## DIRECTIONS FOR THIS TASK
With the line containing "tan brick I1:J1" as the first and the final line of the entries as the last, repeat exactly the lines in that span, including both.
--- EXERCISE MATERIALS Enclosed Below ---
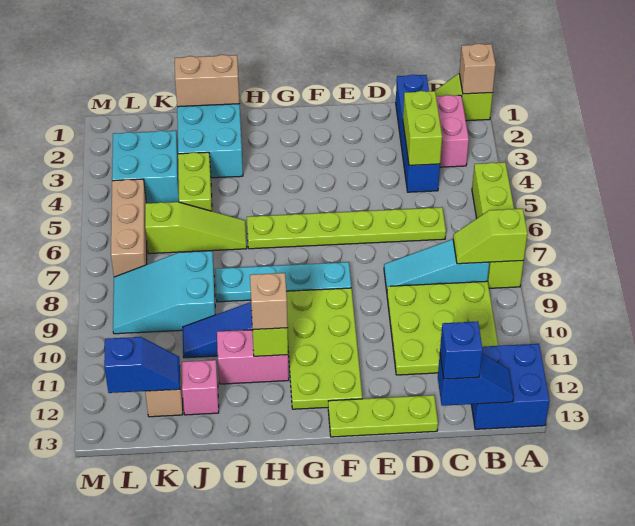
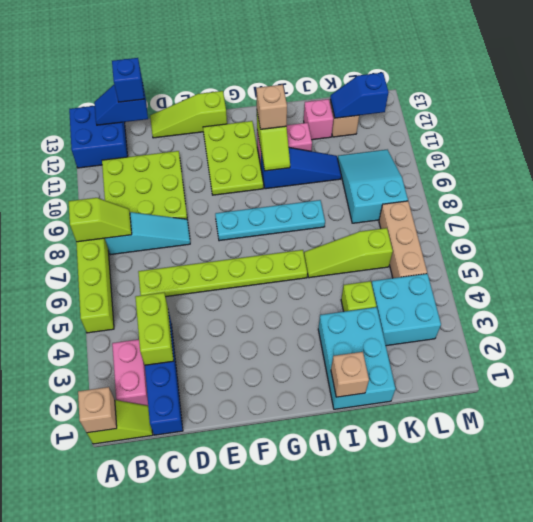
lime plate D13:F13 level 1 -> lime slope D13:F13 level 1 top F
lime plate F9:G12 level 1 -> lime plate F10:G12 level 1
tan brick I1:J1 level 2 -> tan brick I1 level 2
lime brick J4:J5 level 1 -> lime brick J4 level 1
cyan slope J8:L9 level 1 top J -> cyan slope K8:L10 level 1 top 8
--- End of Enclosed EXERCISE MATERIALS ---
## WRITTEN SOLUTION
tan brick I1:J1 level 2 -> tan brick I1 level 2
lime brick J4:J5 level 1 -> lime brick J4 level 1
cyan slope J8:L9 level 1 top J -> cyan slope K8:L10 level 1 top 8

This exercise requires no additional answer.